Look through the records below for the line with "(500, 391) = (399, 386): green" and the line with "(374, 600) = (274, 632): brown", then return those lines and all lines between, exactly.

** DATASET EXTRACT follows **

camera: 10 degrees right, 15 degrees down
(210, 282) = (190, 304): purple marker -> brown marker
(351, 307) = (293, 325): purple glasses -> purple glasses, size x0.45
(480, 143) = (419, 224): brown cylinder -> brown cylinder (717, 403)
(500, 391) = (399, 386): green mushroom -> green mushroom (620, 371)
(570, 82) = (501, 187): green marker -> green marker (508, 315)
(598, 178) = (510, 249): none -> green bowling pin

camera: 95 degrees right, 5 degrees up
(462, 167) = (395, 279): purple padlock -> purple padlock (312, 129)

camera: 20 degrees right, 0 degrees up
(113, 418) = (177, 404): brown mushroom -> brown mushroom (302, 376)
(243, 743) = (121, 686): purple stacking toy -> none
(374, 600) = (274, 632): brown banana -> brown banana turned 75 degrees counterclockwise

** End of DATASET EXTRACT **
** DATASET EXTRACT follows **

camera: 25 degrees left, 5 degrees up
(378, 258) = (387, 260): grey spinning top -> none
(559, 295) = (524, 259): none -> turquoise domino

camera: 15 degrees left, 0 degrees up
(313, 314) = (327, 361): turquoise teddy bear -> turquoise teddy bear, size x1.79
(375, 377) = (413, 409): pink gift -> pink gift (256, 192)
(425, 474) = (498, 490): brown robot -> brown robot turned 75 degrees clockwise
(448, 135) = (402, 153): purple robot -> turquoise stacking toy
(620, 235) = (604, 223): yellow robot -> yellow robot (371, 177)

** End of DATASET EXTRACT **

TASK SOLUTION
(500, 391) = (399, 386): green mushroom -> green mushroom (620, 371)
(570, 82) = (501, 187): green marker -> green marker (508, 315)
(598, 178) = (510, 249): none -> green bowling pin

camera: 95 degrees right, 5 degrees up
(462, 167) = (395, 279): purple padlock -> purple padlock (312, 129)

camera: 20 degrees right, 0 degrees up
(113, 418) = (177, 404): brown mushroom -> brown mushroom (302, 376)
(243, 743) = (121, 686): purple stacking toy -> none
(374, 600) = (274, 632): brown banana -> brown banana turned 75 degrees counterclockwise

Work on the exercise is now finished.